(Edit tracking data)
——————————
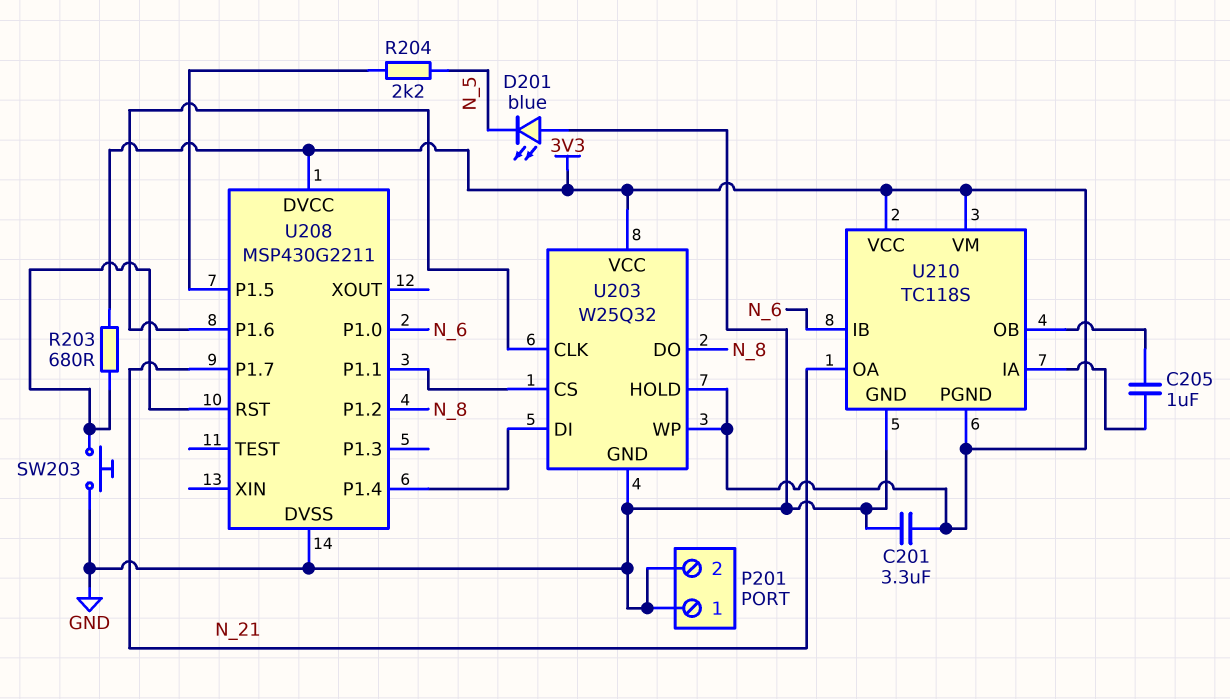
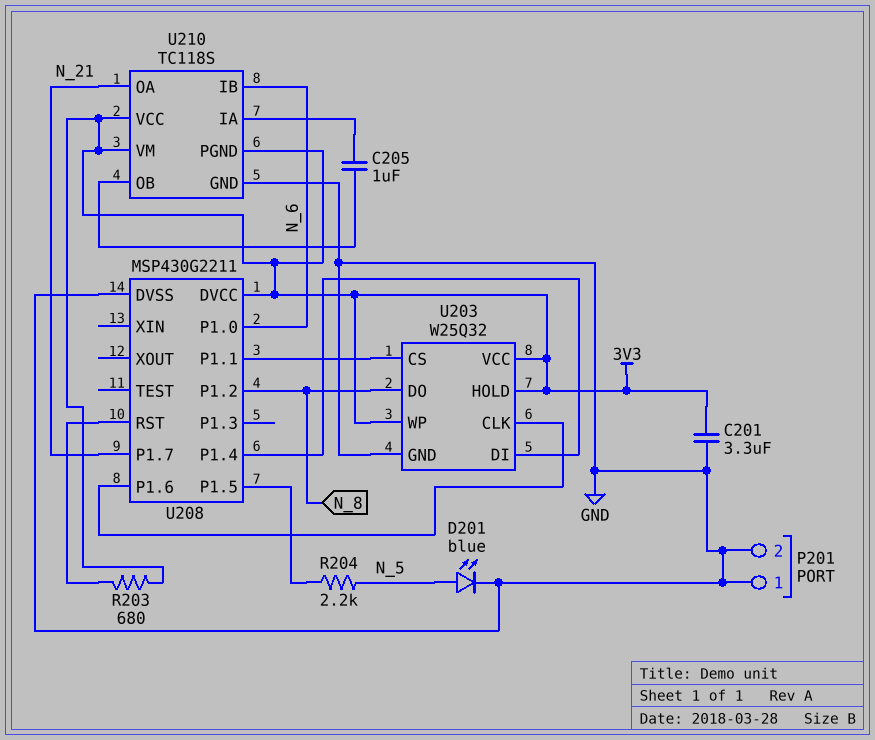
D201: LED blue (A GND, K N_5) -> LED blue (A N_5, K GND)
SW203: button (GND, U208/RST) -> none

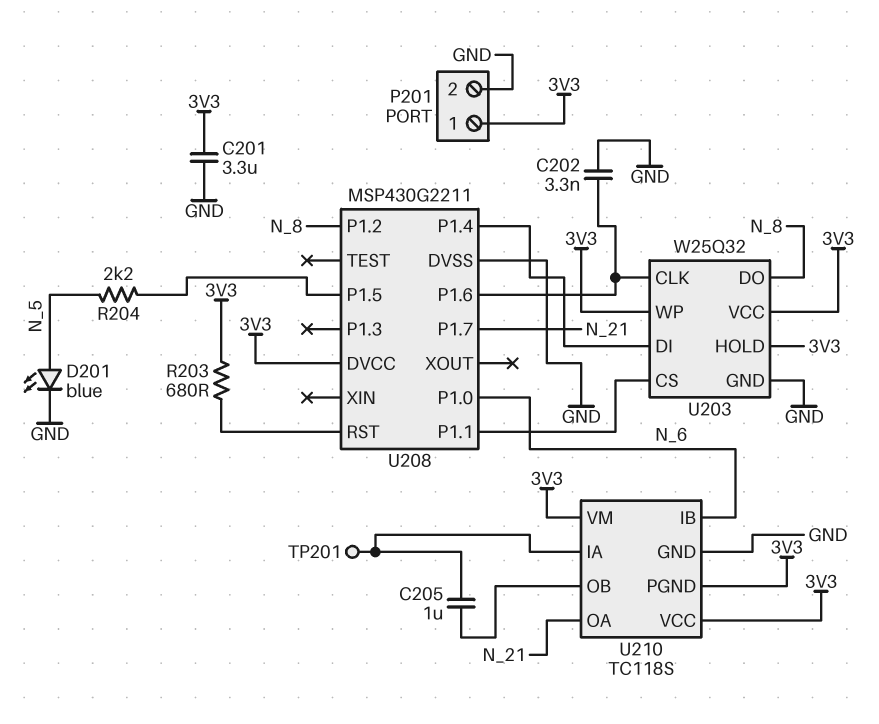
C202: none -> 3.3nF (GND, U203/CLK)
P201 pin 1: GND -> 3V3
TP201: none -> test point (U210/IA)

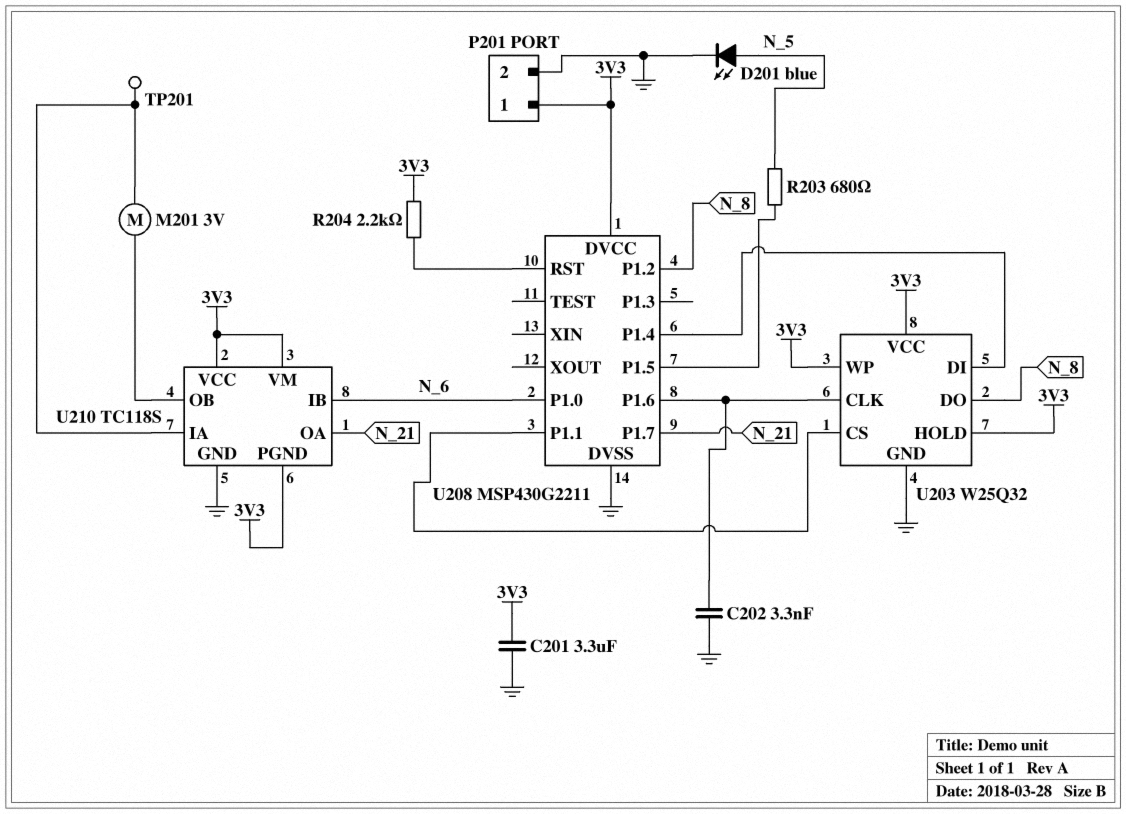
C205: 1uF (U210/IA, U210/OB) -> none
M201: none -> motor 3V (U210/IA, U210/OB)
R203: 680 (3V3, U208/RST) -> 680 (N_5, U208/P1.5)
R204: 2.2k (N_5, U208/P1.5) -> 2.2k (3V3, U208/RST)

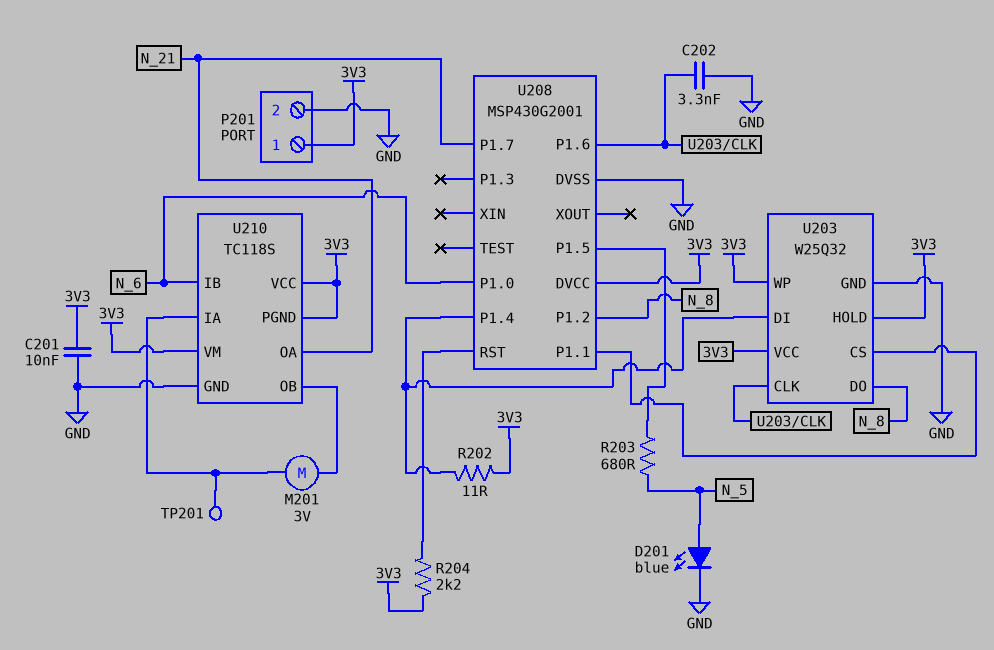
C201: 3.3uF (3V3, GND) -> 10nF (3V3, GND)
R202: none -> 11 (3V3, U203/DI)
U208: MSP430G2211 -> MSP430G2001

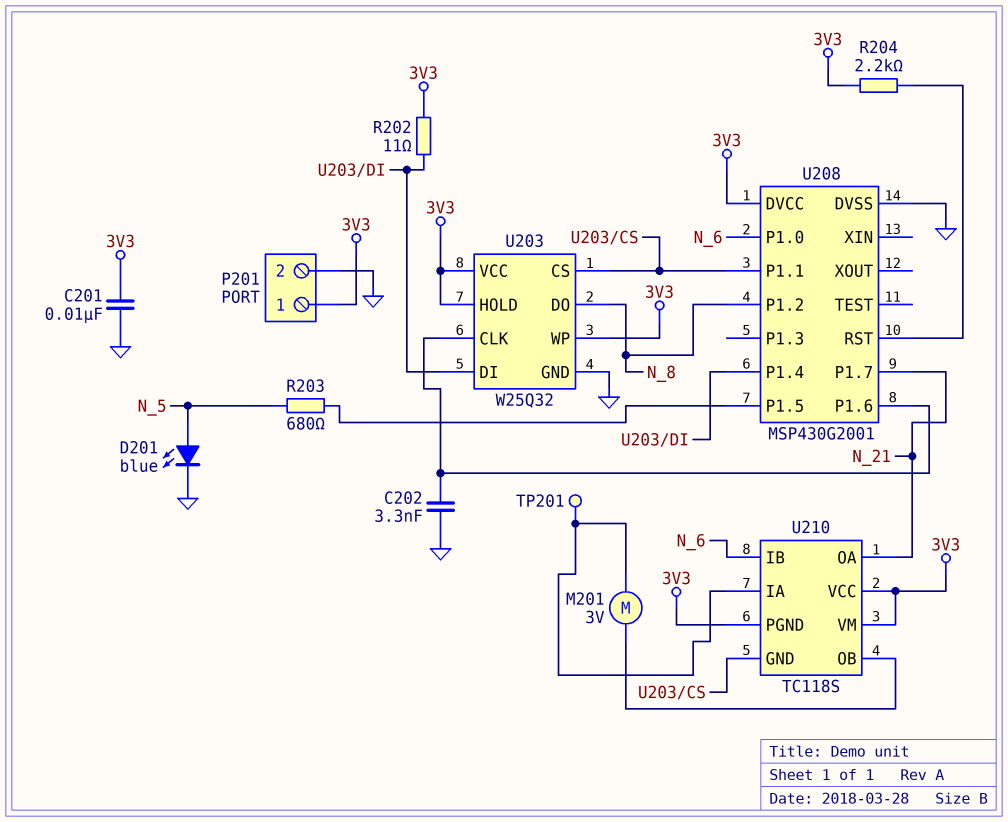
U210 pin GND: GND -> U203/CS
——————————
- What to do
If a line in the data above holds the word "none", count it; give only the total.

- Solution to this problem
6